**INPUT DATA:**
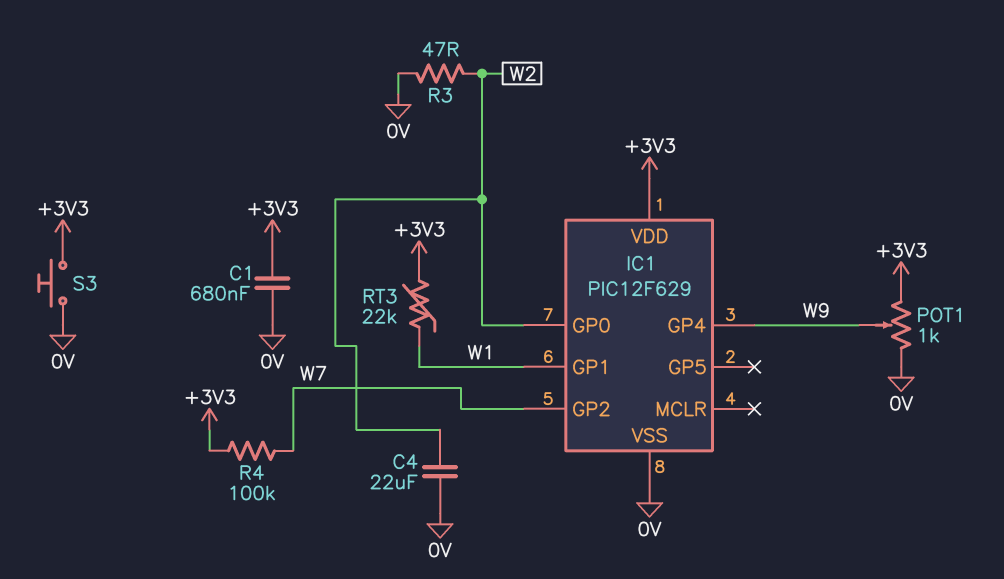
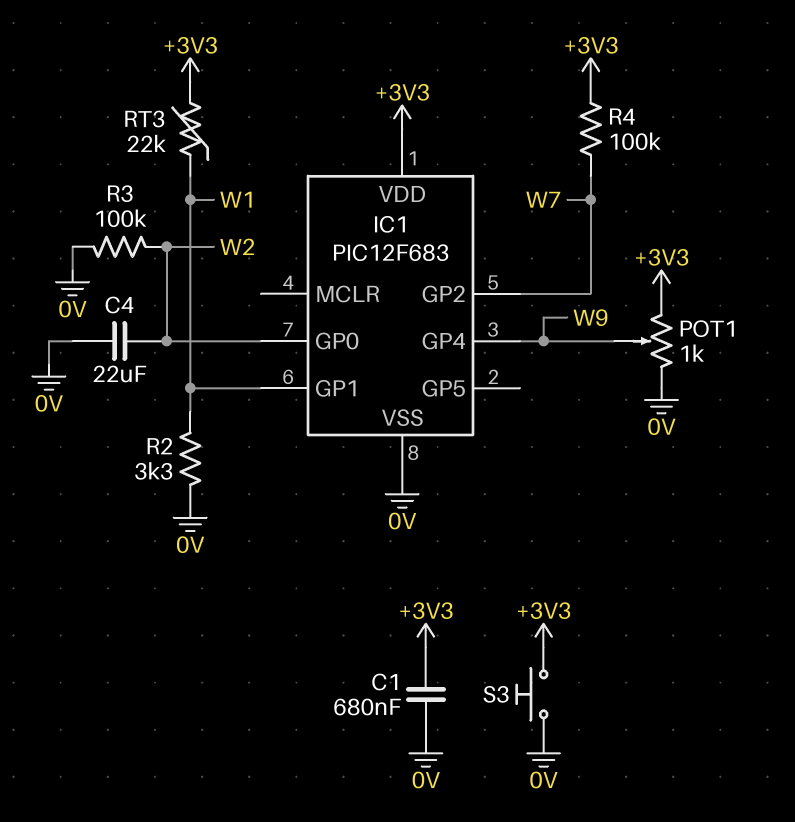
IC1: PIC12F629 -> PIC12F683
R2: none -> 3.3k (0V, W1)
R3: 47 (0V, W2) -> 100k (0V, W2)

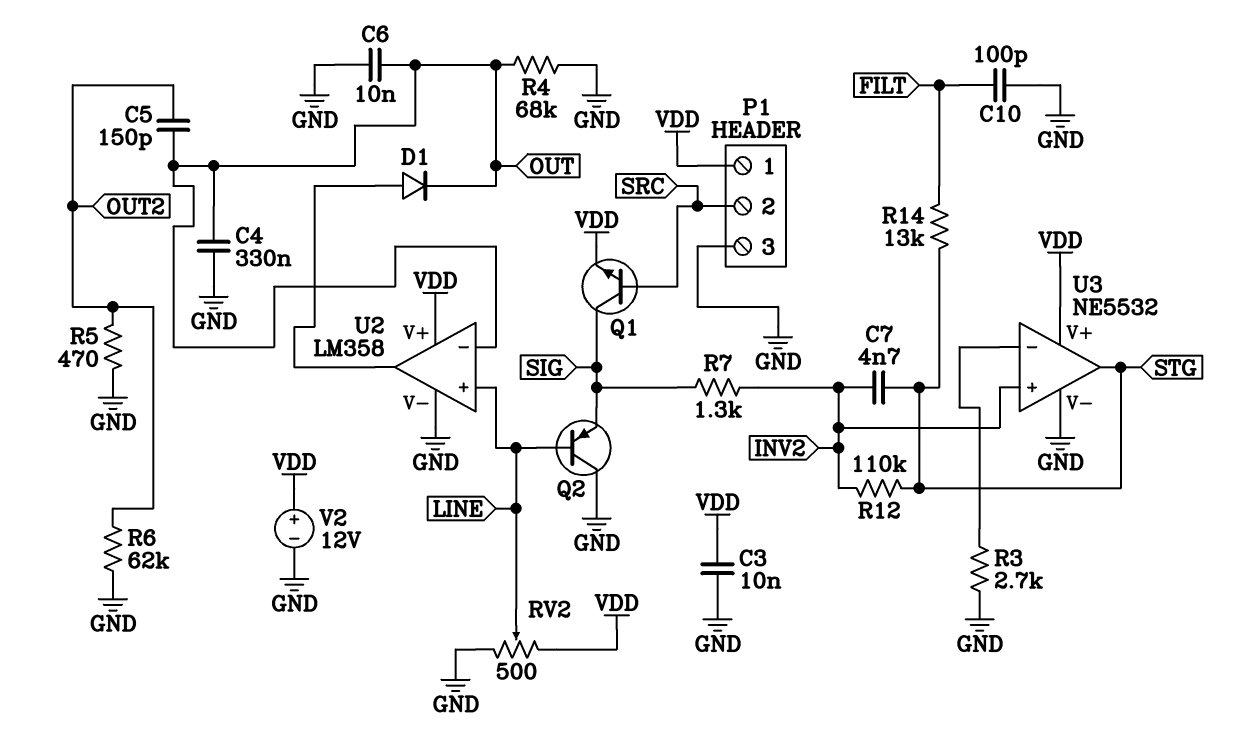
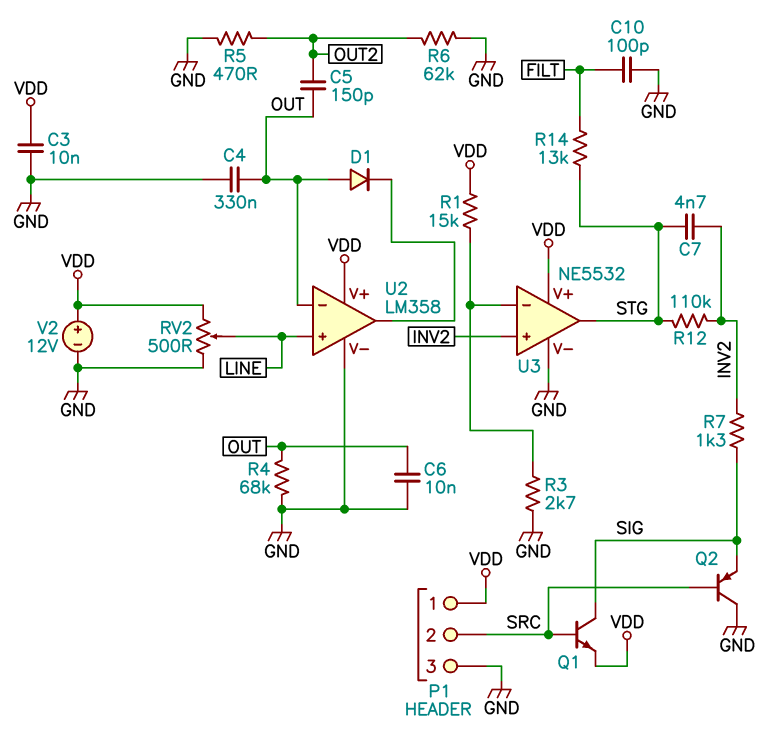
D1: diode (A U2/out, K OUT) -> diode (A OUT, K U2/out)
Q2: PNP (B LINE, C GND, E SIG) -> PNP (B SRC, C GND, E SIG)
R1: none -> 15k (U3/in-, VDD)

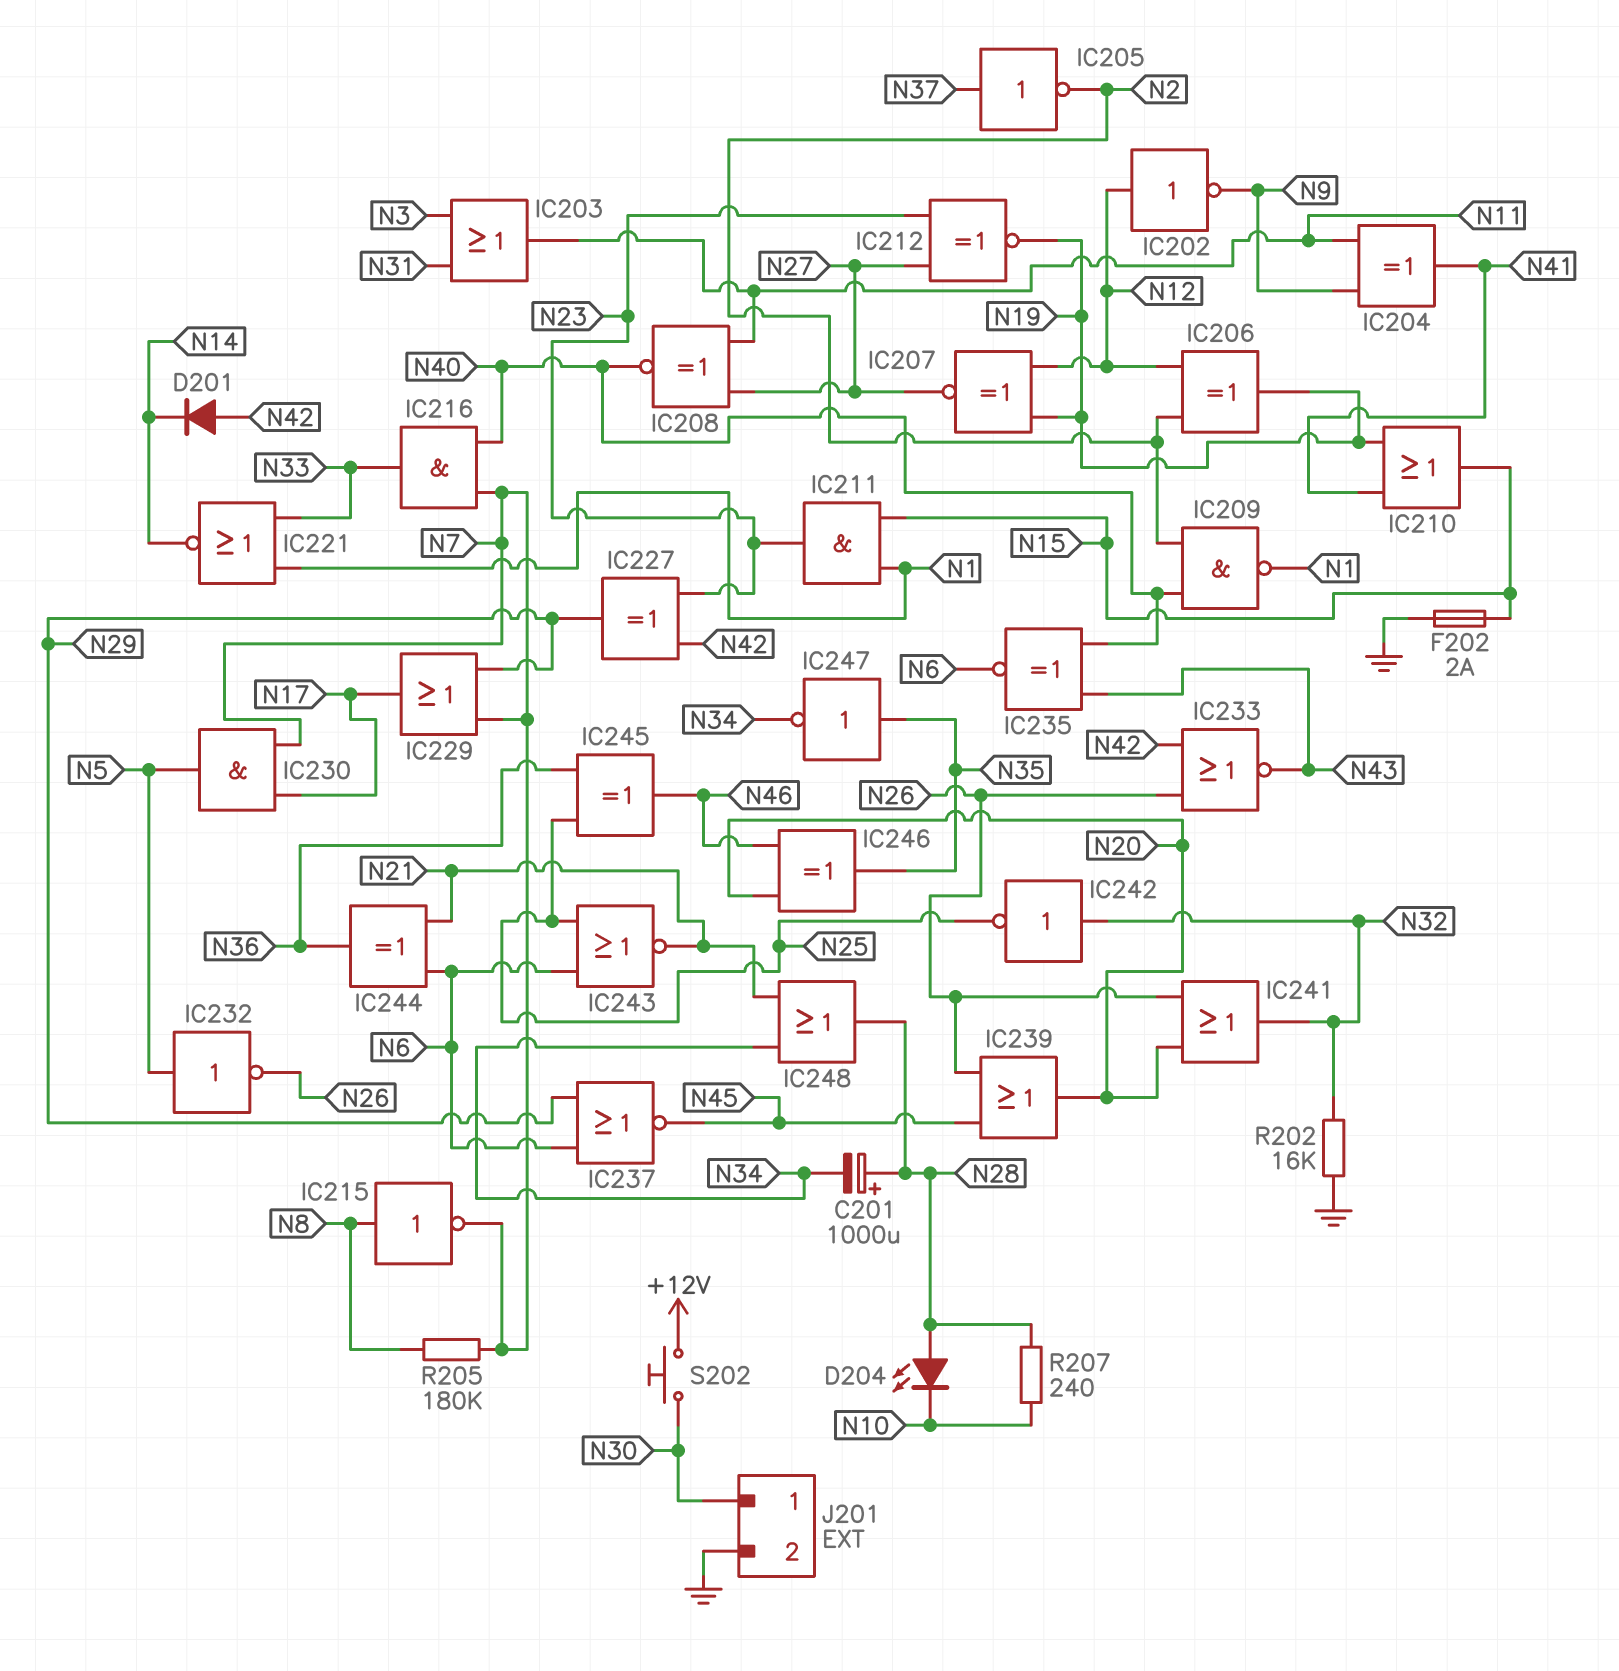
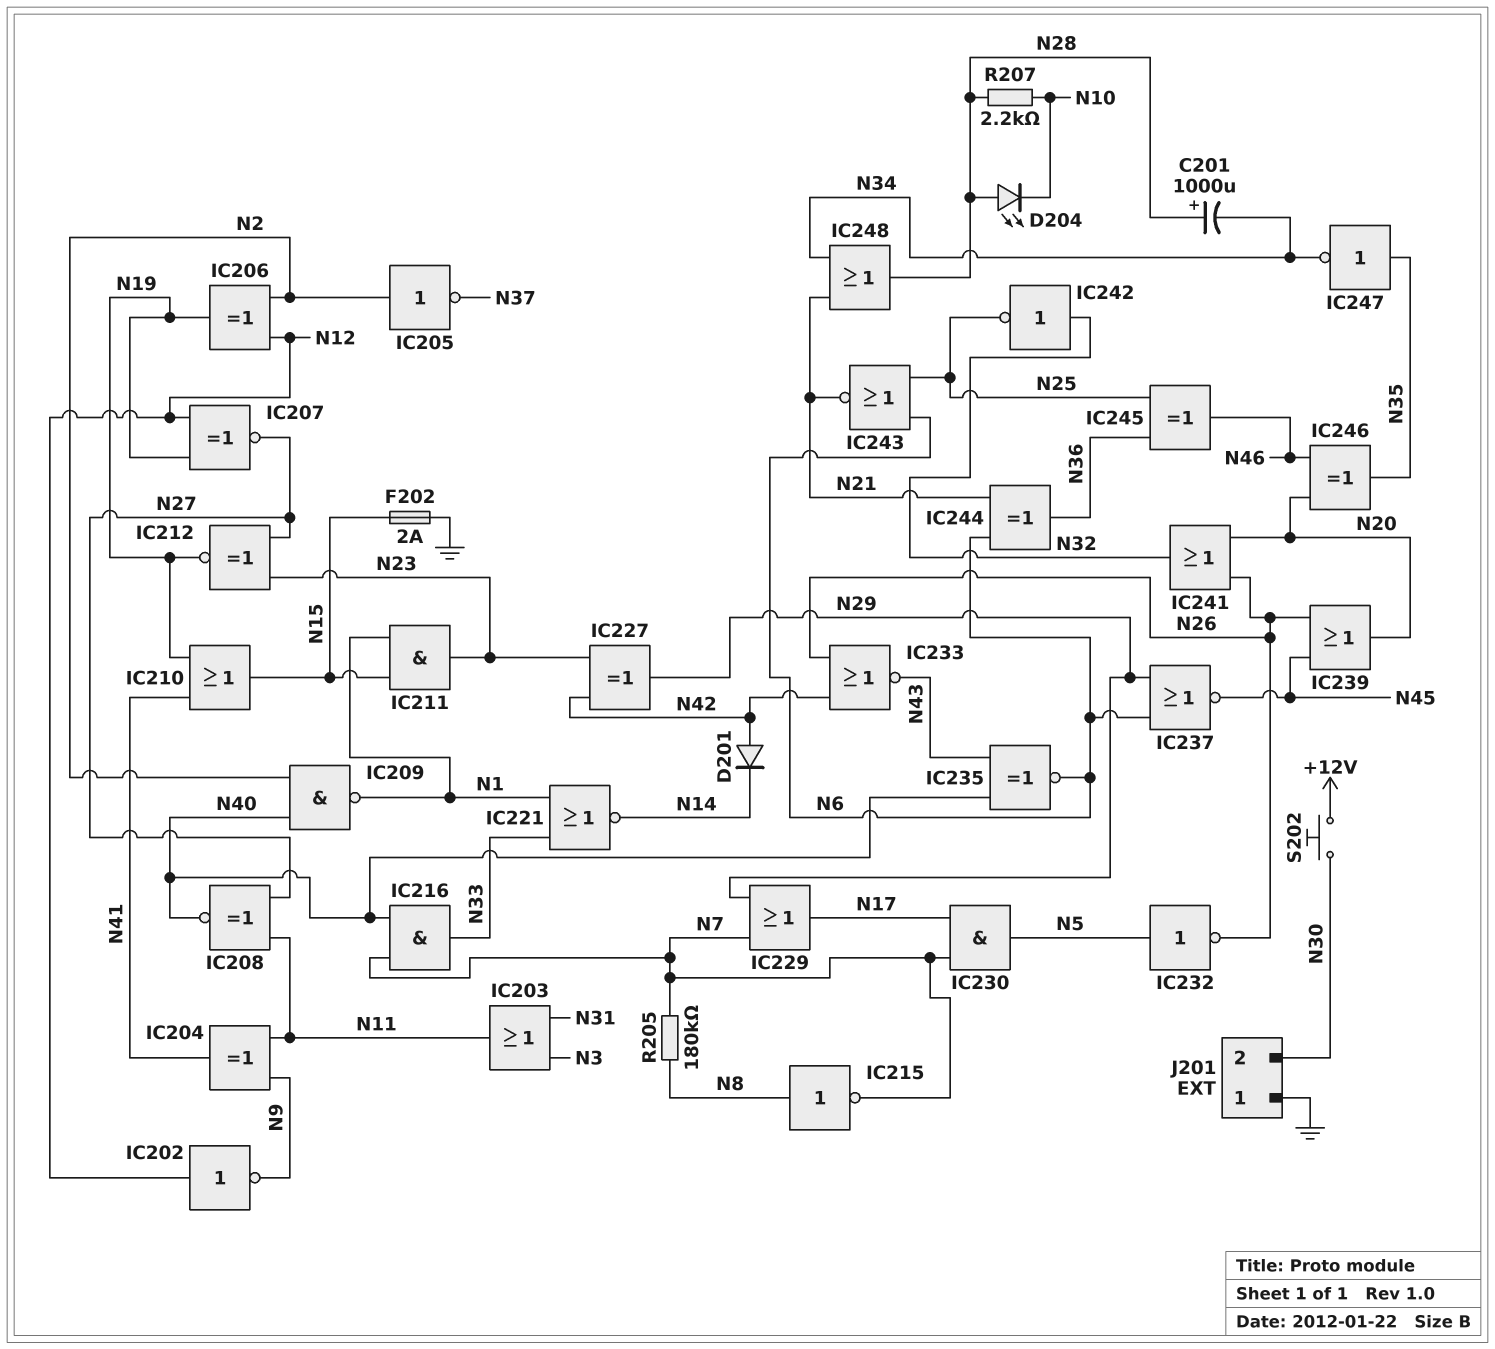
IC205: NOT (in N37, out N2) -> NOT (in N2, out N37)
J201 pin 1: N30 -> GND
J201 pin 2: GND -> N30
R202: 16k (GND, N32) -> none
R207: 240 (N10, N28) -> 2.2k (N10, N28)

**TASK STATEMENT:** Search the records above for the string "none". Copy every line that contains it.

**WRITTEN SOLUTION:**
R2: none -> 3.3k (0V, W1)
R1: none -> 15k (U3/in-, VDD)
R202: 16k (GND, N32) -> none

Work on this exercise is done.